• _Assignment_:
The records below should be copied in full, exactly as shown.

• _Scene comparison data_:
· · ·

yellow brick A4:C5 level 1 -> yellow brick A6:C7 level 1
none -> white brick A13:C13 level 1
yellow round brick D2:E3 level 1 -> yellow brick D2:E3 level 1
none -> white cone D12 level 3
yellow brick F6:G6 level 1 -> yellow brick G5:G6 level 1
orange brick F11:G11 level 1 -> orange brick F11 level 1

· · ·

• _Solution to this problem_:
yellow brick A4:C5 level 1 -> yellow brick A6:C7 level 1
none -> white brick A13:C13 level 1
yellow round brick D2:E3 level 1 -> yellow brick D2:E3 level 1
none -> white cone D12 level 3
yellow brick F6:G6 level 1 -> yellow brick G5:G6 level 1
orange brick F11:G11 level 1 -> orange brick F11 level 1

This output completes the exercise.